TASK STATEMENT — When you have read the listing, copy all of it without any change.

RECORDS TO USE —
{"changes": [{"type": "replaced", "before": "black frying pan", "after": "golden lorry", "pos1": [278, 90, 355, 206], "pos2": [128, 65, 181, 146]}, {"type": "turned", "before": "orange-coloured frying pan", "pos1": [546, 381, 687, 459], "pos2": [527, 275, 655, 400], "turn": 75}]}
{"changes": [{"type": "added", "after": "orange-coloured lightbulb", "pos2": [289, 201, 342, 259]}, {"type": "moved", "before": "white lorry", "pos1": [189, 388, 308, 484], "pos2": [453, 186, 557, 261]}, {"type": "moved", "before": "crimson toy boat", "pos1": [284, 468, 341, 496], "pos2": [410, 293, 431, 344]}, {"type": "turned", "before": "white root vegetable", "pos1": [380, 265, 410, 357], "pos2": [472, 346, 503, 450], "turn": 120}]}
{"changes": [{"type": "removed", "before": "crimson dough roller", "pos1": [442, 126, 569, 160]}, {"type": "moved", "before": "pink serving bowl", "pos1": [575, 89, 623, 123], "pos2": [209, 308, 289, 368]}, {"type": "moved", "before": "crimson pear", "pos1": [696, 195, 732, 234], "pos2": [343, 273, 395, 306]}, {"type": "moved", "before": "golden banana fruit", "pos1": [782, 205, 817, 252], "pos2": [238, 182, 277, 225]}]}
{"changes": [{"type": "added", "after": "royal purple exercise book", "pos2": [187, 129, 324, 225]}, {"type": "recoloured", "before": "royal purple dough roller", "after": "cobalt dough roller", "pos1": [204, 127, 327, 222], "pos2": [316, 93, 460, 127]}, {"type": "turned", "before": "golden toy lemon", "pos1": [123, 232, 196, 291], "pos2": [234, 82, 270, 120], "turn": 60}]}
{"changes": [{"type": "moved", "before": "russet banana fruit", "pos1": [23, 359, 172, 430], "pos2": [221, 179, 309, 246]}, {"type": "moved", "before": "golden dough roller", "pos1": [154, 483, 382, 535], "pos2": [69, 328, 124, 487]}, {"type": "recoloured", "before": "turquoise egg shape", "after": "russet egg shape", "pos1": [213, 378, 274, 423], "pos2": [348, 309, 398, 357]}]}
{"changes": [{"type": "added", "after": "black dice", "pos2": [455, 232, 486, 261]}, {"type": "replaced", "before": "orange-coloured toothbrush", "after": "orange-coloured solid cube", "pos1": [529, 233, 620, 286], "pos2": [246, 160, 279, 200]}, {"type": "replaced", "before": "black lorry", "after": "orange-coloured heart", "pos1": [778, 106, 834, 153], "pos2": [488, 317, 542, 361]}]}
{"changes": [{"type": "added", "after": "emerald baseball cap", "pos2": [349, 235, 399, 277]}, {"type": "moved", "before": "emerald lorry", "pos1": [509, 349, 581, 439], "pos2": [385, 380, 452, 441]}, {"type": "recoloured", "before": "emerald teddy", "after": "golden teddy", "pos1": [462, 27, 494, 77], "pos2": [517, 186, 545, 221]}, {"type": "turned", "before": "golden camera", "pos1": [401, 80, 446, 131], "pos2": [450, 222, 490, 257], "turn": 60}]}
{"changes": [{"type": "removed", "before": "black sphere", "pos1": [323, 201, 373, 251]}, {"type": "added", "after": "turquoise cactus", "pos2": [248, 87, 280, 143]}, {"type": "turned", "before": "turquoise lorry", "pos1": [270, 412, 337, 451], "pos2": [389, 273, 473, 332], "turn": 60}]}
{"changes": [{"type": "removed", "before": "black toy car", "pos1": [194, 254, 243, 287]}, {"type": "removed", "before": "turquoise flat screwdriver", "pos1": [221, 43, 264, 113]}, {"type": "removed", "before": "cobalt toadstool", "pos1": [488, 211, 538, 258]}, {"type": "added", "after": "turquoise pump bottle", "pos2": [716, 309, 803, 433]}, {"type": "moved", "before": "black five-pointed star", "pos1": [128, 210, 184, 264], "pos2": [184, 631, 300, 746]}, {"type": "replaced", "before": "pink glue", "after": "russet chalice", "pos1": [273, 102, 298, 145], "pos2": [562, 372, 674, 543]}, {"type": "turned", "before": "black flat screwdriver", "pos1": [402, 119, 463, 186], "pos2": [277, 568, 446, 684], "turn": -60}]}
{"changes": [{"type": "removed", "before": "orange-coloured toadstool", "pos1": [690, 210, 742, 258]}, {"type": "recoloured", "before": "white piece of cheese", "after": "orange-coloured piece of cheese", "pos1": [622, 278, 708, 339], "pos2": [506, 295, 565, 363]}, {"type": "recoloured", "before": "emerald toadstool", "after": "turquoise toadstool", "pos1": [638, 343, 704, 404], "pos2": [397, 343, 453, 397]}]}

WRITTEN ANSWER —
{"changes": [{"type": "replaced", "before": "black frying pan", "after": "golden lorry", "pos1": [278, 90, 355, 206], "pos2": [128, 65, 181, 146]}, {"type": "turned", "before": "orange-coloured frying pan", "pos1": [546, 381, 687, 459], "pos2": [527, 275, 655, 400], "turn": 75}]}
{"changes": [{"type": "added", "after": "orange-coloured lightbulb", "pos2": [289, 201, 342, 259]}, {"type": "moved", "before": "white lorry", "pos1": [189, 388, 308, 484], "pos2": [453, 186, 557, 261]}, {"type": "moved", "before": "crimson toy boat", "pos1": [284, 468, 341, 496], "pos2": [410, 293, 431, 344]}, {"type": "turned", "before": "white root vegetable", "pos1": [380, 265, 410, 357], "pos2": [472, 346, 503, 450], "turn": 120}]}
{"changes": [{"type": "removed", "before": "crimson dough roller", "pos1": [442, 126, 569, 160]}, {"type": "moved", "before": "pink serving bowl", "pos1": [575, 89, 623, 123], "pos2": [209, 308, 289, 368]}, {"type": "moved", "before": "crimson pear", "pos1": [696, 195, 732, 234], "pos2": [343, 273, 395, 306]}, {"type": "moved", "before": "golden banana fruit", "pos1": [782, 205, 817, 252], "pos2": [238, 182, 277, 225]}]}
{"changes": [{"type": "added", "after": "royal purple exercise book", "pos2": [187, 129, 324, 225]}, {"type": "recoloured", "before": "royal purple dough roller", "after": "cobalt dough roller", "pos1": [204, 127, 327, 222], "pos2": [316, 93, 460, 127]}, {"type": "turned", "before": "golden toy lemon", "pos1": [123, 232, 196, 291], "pos2": [234, 82, 270, 120], "turn": 60}]}
{"changes": [{"type": "moved", "before": "russet banana fruit", "pos1": [23, 359, 172, 430], "pos2": [221, 179, 309, 246]}, {"type": "moved", "before": "golden dough roller", "pos1": [154, 483, 382, 535], "pos2": [69, 328, 124, 487]}, {"type": "recoloured", "before": "turquoise egg shape", "after": "russet egg shape", "pos1": [213, 378, 274, 423], "pos2": [348, 309, 398, 357]}]}
{"changes": [{"type": "added", "after": "black dice", "pos2": [455, 232, 486, 261]}, {"type": "replaced", "before": "orange-coloured toothbrush", "after": "orange-coloured solid cube", "pos1": [529, 233, 620, 286], "pos2": [246, 160, 279, 200]}, {"type": "replaced", "before": "black lorry", "after": "orange-coloured heart", "pos1": [778, 106, 834, 153], "pos2": [488, 317, 542, 361]}]}
{"changes": [{"type": "added", "after": "emerald baseball cap", "pos2": [349, 235, 399, 277]}, {"type": "moved", "before": "emerald lorry", "pos1": [509, 349, 581, 439], "pos2": [385, 380, 452, 441]}, {"type": "recoloured", "before": "emerald teddy", "after": "golden teddy", "pos1": [462, 27, 494, 77], "pos2": [517, 186, 545, 221]}, {"type": "turned", "before": "golden camera", "pos1": [401, 80, 446, 131], "pos2": [450, 222, 490, 257], "turn": 60}]}
{"changes": [{"type": "removed", "before": "black sphere", "pos1": [323, 201, 373, 251]}, {"type": "added", "after": "turquoise cactus", "pos2": [248, 87, 280, 143]}, {"type": "turned", "before": "turquoise lorry", "pos1": [270, 412, 337, 451], "pos2": [389, 273, 473, 332], "turn": 60}]}
{"changes": [{"type": "removed", "before": "black toy car", "pos1": [194, 254, 243, 287]}, {"type": "removed", "before": "turquoise flat screwdriver", "pos1": [221, 43, 264, 113]}, {"type": "removed", "before": "cobalt toadstool", "pos1": [488, 211, 538, 258]}, {"type": "added", "after": "turquoise pump bottle", "pos2": [716, 309, 803, 433]}, {"type": "moved", "before": "black five-pointed star", "pos1": [128, 210, 184, 264], "pos2": [184, 631, 300, 746]}, {"type": "replaced", "before": "pink glue", "after": "russet chalice", "pos1": [273, 102, 298, 145], "pos2": [562, 372, 674, 543]}, {"type": "turned", "before": "black flat screwdriver", "pos1": [402, 119, 463, 186], "pos2": [277, 568, 446, 684], "turn": -60}]}
{"changes": [{"type": "removed", "before": "orange-coloured toadstool", "pos1": [690, 210, 742, 258]}, {"type": "recoloured", "before": "white piece of cheese", "after": "orange-coloured piece of cheese", "pos1": [622, 278, 708, 339], "pos2": [506, 295, 565, 363]}, {"type": "recoloured", "before": "emerald toadstool", "after": "turquoise toadstool", "pos1": [638, 343, 704, 404], "pos2": [397, 343, 453, 397]}]}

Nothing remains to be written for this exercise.